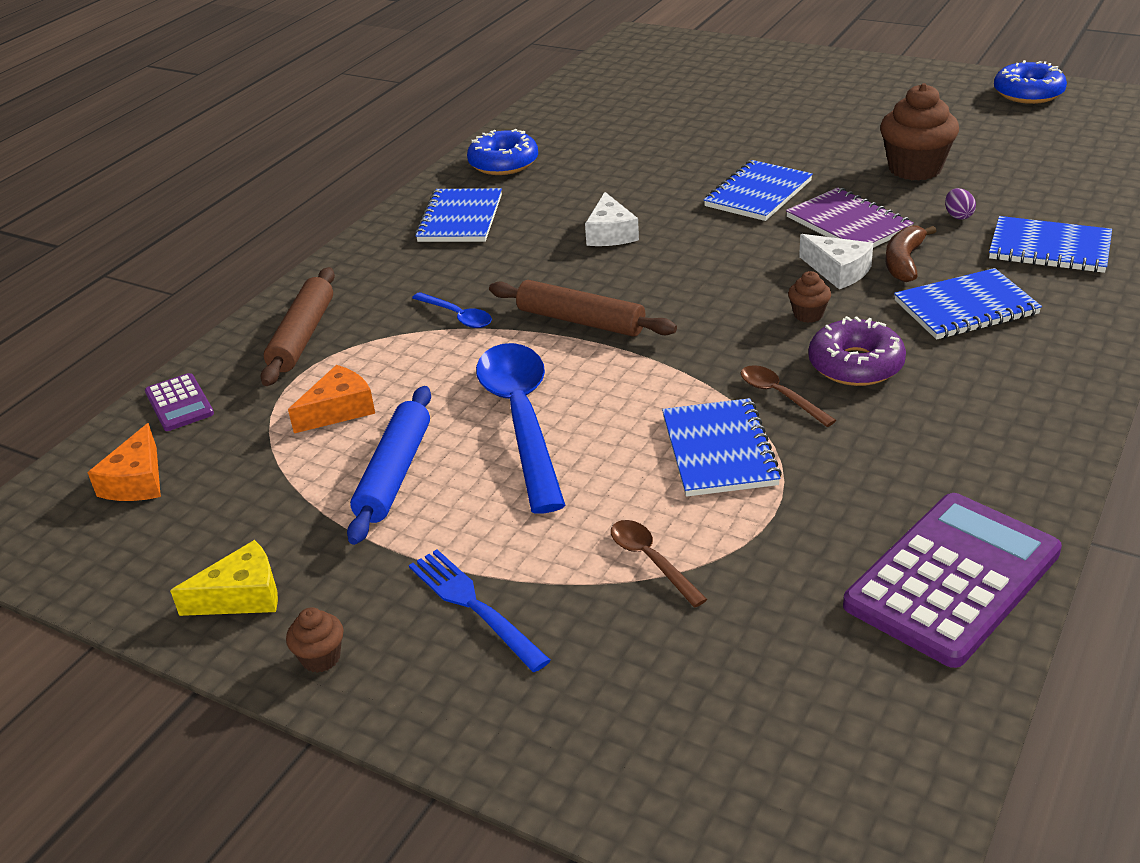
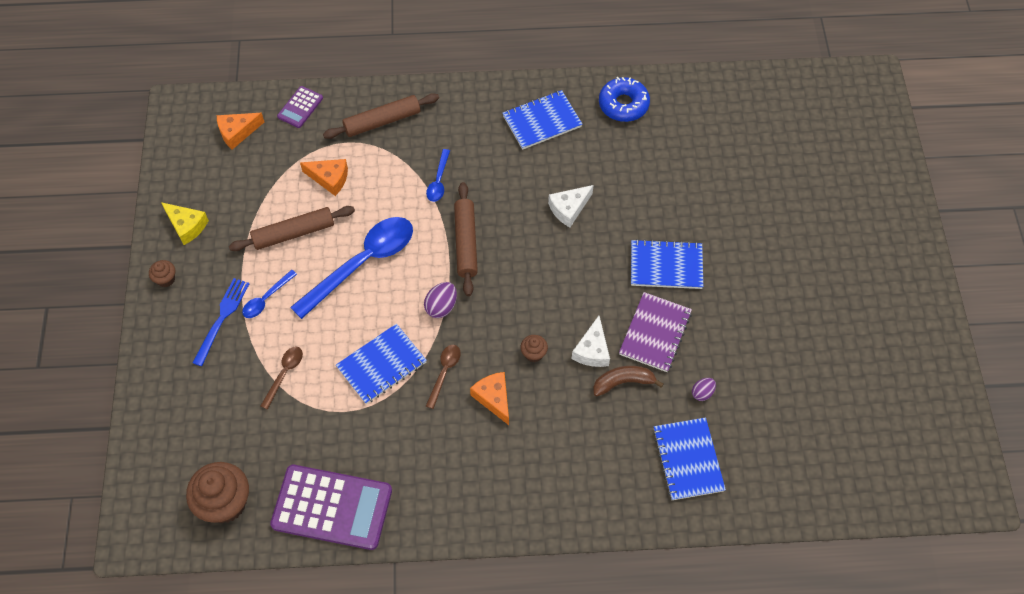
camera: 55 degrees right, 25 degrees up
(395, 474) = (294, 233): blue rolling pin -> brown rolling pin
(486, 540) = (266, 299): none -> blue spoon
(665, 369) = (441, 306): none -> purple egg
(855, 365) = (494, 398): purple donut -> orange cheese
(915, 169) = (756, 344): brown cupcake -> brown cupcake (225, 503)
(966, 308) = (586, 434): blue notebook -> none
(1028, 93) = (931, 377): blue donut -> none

--

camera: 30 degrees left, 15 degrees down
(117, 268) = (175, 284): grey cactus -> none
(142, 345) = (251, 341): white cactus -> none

--

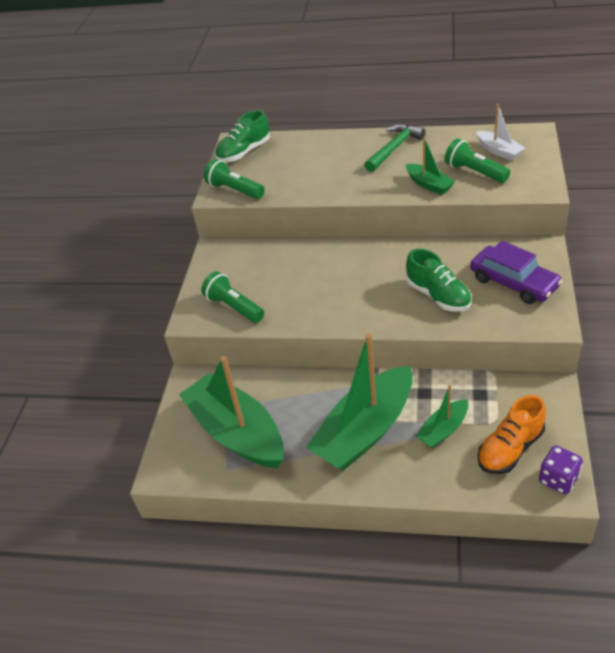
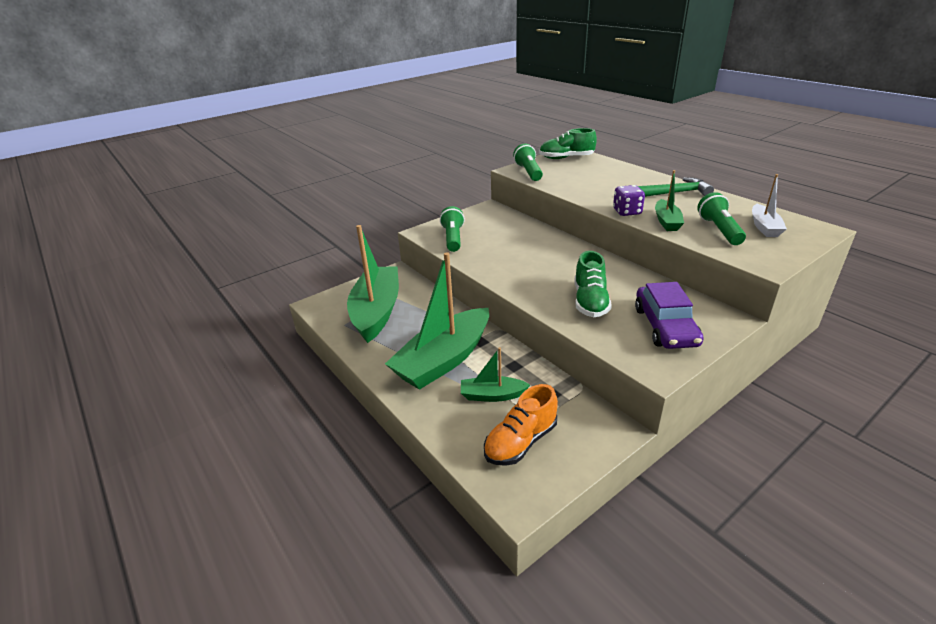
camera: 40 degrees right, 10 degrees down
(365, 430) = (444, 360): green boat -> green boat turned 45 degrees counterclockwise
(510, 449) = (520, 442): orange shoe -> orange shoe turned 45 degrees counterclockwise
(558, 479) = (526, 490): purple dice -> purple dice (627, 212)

→ Brief:
Of the lines above, extract only those from the line with "camera: 55 degrees right, 25 degrees up" to the line with "(1028, 93) = (931, 377): blue donut -> none", both included, exactly as written.

→ Written answer:
camera: 55 degrees right, 25 degrees up
(395, 474) = (294, 233): blue rolling pin -> brown rolling pin
(486, 540) = (266, 299): none -> blue spoon
(665, 369) = (441, 306): none -> purple egg
(855, 365) = (494, 398): purple donut -> orange cheese
(915, 169) = (756, 344): brown cupcake -> brown cupcake (225, 503)
(966, 308) = (586, 434): blue notebook -> none
(1028, 93) = (931, 377): blue donut -> none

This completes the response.